─── Extracted information ───

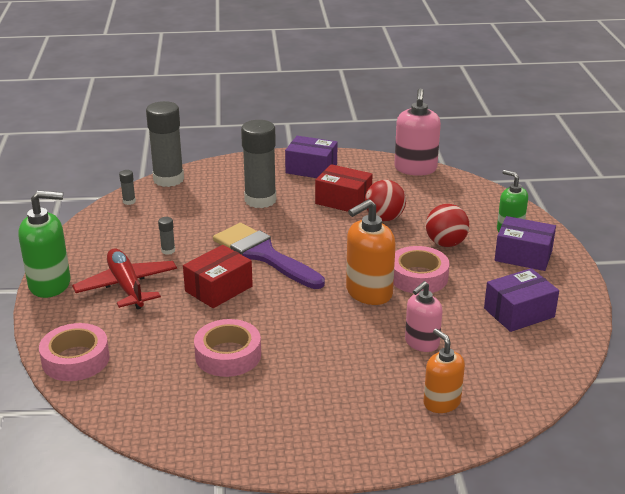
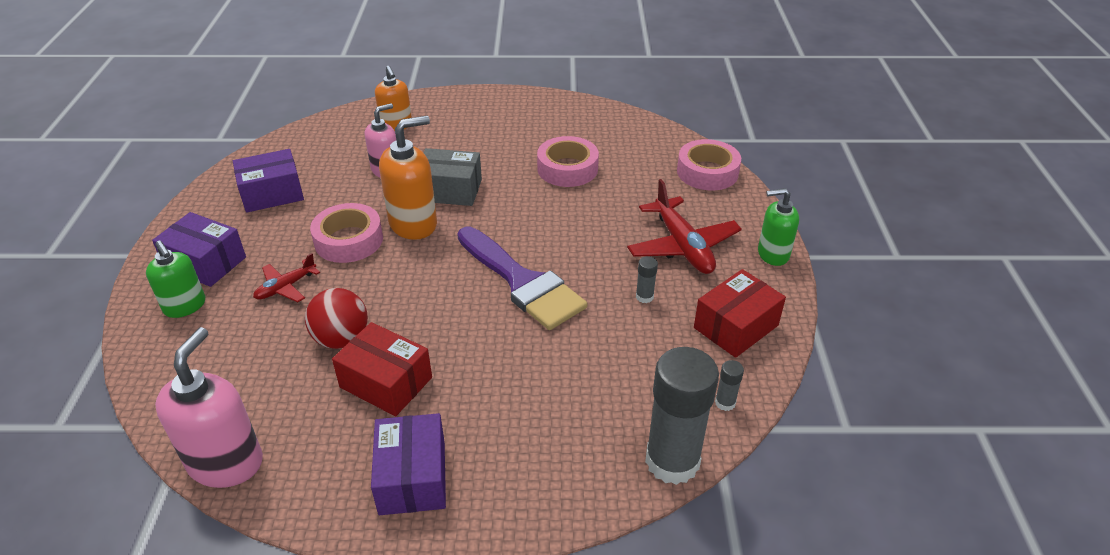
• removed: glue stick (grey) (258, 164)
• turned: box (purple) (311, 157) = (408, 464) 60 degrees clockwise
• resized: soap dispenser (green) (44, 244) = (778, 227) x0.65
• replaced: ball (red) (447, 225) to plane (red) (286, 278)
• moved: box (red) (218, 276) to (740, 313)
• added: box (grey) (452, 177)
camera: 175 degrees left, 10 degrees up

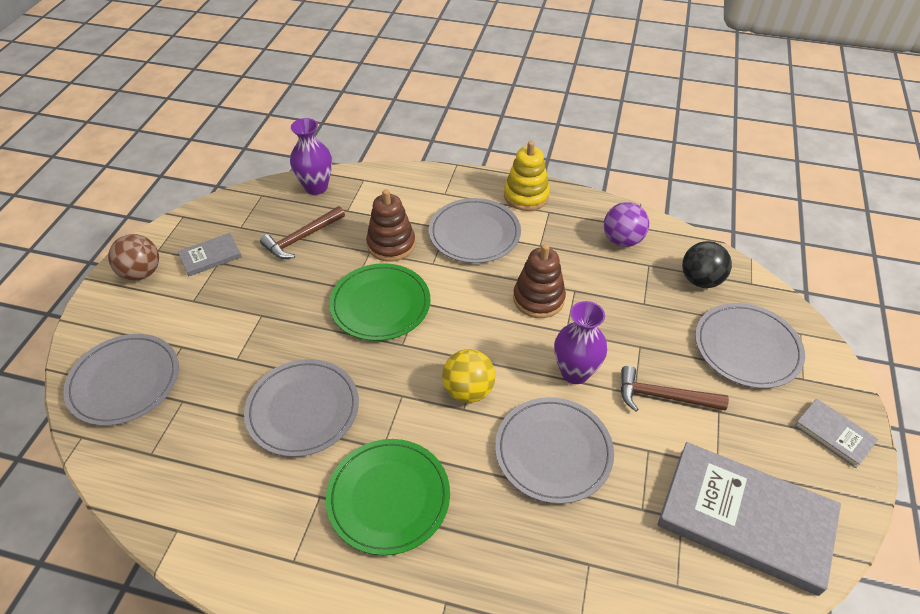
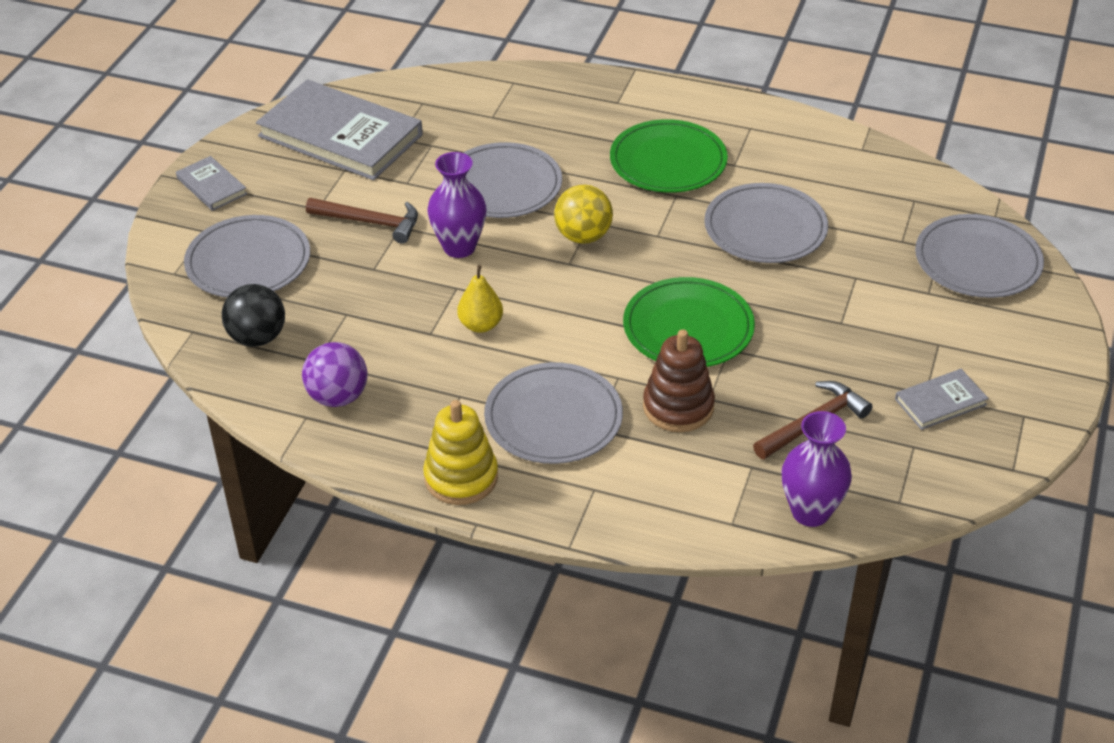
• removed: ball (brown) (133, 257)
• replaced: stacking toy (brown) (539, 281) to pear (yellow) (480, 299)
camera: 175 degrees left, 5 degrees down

───

Exactly as written, reproduce the lines from the beginning of the material through the line with "(grey) (452, 177)", and skip any picture.

• removed: glue stick (grey) (258, 164)
• turned: box (purple) (311, 157) = (408, 464) 60 degrees clockwise
• resized: soap dispenser (green) (44, 244) = (778, 227) x0.65
• replaced: ball (red) (447, 225) to plane (red) (286, 278)
• moved: box (red) (218, 276) to (740, 313)
• added: box (grey) (452, 177)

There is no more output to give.